### Your instructions
Retype the material below word for word, everything from the start of the records down to the line containing "blue arrow: moved 7 px left", both ends included.

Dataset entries
##########
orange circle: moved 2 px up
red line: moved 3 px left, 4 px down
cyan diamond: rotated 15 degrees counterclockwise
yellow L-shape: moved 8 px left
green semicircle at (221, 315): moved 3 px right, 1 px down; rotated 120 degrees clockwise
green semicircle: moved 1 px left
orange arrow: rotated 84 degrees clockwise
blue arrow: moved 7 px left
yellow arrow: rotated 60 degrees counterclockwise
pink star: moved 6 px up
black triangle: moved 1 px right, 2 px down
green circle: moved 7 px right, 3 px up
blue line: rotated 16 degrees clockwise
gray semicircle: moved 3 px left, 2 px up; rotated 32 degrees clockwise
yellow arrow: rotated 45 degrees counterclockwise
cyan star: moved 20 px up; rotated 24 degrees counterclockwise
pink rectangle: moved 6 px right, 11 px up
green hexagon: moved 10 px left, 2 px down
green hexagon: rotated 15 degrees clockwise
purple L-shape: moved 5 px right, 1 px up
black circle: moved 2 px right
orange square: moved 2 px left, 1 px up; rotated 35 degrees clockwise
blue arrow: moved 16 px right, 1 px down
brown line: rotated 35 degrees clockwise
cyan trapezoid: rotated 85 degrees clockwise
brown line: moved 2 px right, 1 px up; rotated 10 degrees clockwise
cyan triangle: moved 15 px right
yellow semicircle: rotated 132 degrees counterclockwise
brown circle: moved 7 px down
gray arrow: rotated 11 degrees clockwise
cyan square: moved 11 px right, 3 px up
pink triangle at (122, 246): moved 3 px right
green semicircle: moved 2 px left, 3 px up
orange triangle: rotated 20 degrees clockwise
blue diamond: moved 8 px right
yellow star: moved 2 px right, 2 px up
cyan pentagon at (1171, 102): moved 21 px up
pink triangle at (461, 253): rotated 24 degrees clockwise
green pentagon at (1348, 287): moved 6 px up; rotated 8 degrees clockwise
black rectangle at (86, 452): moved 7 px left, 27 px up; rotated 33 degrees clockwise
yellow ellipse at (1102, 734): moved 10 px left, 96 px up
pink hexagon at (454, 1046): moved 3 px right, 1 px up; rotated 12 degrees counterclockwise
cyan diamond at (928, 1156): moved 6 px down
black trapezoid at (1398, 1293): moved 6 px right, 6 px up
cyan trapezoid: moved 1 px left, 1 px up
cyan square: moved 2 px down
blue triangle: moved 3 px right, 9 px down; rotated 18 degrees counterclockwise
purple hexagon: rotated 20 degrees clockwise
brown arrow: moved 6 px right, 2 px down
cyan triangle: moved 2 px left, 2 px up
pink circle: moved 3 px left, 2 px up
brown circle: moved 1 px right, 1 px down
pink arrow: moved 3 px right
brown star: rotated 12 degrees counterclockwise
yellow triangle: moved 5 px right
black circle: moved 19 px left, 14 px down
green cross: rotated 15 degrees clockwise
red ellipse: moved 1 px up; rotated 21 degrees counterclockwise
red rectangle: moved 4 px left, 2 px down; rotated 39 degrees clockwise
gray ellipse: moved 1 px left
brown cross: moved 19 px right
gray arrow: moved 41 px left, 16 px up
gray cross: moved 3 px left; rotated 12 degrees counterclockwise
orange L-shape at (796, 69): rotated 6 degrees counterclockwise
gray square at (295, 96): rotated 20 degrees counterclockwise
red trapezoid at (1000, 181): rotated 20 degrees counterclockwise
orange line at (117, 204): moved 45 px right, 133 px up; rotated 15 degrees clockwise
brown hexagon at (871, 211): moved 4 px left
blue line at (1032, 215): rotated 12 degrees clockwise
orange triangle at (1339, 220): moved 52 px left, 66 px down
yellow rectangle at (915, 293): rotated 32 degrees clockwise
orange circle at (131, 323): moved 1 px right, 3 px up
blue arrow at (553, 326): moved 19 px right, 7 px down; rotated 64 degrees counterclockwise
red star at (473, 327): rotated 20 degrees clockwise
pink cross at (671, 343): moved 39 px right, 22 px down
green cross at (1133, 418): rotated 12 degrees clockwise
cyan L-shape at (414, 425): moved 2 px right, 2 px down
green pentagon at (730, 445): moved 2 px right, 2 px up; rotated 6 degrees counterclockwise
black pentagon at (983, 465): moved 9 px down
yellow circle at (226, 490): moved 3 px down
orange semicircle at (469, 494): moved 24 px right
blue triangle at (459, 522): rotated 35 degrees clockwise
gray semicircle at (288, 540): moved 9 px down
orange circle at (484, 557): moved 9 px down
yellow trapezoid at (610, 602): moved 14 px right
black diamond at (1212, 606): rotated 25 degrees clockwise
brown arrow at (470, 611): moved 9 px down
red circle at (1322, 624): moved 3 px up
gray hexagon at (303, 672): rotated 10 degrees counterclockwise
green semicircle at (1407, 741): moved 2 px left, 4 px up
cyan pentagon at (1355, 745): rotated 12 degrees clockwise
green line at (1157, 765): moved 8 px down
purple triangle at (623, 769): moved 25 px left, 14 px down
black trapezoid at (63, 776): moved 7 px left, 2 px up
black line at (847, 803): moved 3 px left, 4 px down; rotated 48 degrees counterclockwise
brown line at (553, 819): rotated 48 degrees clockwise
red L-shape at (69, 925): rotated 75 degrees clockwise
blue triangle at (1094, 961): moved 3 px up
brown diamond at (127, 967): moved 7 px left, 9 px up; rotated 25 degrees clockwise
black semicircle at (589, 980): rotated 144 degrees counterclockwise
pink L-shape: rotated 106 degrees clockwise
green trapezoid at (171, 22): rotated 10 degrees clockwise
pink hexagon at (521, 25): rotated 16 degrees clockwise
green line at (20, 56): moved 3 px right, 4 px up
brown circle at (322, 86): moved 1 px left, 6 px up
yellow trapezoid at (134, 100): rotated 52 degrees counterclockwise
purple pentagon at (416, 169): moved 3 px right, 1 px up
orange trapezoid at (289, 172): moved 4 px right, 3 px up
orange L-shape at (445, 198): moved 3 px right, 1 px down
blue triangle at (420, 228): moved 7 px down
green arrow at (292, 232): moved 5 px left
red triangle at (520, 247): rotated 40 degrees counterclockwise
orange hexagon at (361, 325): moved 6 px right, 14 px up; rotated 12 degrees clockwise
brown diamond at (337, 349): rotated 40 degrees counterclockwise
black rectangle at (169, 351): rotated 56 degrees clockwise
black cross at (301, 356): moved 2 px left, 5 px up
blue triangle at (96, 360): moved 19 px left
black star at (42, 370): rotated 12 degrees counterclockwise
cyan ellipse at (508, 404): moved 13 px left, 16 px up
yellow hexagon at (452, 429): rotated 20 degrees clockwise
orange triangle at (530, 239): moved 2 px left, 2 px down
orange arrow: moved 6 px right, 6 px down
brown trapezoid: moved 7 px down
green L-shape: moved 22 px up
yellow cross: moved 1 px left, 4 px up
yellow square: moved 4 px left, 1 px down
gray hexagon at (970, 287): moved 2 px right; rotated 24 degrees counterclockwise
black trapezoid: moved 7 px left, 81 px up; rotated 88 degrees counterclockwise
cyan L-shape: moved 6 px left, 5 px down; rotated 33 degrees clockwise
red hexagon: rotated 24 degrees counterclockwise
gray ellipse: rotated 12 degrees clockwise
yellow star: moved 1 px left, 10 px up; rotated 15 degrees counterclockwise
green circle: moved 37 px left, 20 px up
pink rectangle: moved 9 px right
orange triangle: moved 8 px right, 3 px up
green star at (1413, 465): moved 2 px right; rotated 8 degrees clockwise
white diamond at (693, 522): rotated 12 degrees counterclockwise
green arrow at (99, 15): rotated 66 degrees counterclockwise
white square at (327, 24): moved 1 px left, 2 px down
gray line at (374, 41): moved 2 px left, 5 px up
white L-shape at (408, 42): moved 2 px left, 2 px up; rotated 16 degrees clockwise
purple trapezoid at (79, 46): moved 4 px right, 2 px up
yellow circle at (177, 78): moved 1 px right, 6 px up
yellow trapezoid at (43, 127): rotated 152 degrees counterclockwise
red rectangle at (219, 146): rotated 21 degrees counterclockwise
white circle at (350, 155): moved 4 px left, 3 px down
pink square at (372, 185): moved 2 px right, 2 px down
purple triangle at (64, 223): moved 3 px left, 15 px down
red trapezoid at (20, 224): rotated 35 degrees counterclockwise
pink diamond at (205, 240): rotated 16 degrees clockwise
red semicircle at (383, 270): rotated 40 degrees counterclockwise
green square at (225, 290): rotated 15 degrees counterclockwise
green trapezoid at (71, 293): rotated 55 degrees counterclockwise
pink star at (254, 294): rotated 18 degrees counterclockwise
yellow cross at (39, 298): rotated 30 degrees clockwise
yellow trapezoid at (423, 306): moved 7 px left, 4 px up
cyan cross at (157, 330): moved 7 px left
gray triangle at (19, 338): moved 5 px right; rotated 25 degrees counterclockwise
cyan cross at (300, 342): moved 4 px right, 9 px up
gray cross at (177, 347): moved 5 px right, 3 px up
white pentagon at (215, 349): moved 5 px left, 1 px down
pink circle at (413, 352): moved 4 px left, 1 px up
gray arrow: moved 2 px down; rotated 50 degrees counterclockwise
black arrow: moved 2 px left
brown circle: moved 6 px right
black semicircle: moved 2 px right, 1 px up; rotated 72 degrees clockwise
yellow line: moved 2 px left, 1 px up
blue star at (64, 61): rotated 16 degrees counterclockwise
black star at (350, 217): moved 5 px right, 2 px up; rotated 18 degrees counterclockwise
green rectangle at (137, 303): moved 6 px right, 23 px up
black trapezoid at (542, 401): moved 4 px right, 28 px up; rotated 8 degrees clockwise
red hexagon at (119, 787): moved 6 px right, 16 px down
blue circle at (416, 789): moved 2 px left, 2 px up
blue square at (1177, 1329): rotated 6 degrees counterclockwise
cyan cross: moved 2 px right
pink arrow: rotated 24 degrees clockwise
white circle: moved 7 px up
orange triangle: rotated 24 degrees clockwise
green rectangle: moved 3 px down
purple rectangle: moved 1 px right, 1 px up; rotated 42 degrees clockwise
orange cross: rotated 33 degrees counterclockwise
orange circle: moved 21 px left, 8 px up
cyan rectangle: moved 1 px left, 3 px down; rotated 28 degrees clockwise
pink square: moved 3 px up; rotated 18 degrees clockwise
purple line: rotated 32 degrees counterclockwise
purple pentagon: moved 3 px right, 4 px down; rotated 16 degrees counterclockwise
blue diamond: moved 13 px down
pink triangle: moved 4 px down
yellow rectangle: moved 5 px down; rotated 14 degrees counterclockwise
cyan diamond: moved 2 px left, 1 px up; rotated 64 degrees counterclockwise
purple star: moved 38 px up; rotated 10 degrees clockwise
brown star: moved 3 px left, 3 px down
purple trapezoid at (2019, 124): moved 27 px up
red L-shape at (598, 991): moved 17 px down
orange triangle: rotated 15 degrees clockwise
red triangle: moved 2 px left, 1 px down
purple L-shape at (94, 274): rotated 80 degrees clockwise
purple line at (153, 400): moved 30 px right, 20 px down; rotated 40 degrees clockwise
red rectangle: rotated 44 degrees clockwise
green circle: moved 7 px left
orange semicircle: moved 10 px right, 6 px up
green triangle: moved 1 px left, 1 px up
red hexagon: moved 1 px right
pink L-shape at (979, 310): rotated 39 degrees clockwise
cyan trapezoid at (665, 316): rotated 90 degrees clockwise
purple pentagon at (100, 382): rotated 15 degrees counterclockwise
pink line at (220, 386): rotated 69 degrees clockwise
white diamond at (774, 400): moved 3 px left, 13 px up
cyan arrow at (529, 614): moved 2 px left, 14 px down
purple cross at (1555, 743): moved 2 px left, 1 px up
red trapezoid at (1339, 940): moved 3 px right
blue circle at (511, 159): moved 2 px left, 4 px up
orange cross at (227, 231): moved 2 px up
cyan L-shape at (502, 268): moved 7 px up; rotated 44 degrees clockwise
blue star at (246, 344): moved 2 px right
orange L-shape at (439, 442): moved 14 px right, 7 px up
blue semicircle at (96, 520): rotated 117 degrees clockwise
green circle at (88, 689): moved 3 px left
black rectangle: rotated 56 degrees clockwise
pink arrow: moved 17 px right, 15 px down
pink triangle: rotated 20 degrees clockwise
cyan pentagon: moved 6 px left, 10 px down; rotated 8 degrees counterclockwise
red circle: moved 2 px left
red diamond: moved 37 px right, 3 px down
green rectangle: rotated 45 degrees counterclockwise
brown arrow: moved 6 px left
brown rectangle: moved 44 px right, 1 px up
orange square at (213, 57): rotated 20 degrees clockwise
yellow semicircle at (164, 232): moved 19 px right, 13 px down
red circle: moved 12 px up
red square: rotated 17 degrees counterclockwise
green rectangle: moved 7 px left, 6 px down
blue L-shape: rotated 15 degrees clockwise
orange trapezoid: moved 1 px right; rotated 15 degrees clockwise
##########
### Solution for this task
orange circle: moved 2 px up
red line: moved 3 px left, 4 px down
cyan diamond: rotated 15 degrees counterclockwise
yellow L-shape: moved 8 px left
green semicircle at (221, 315): moved 3 px right, 1 px down; rotated 120 degrees clockwise
green semicircle: moved 1 px left
orange arrow: rotated 84 degrees clockwise
blue arrow: moved 7 px left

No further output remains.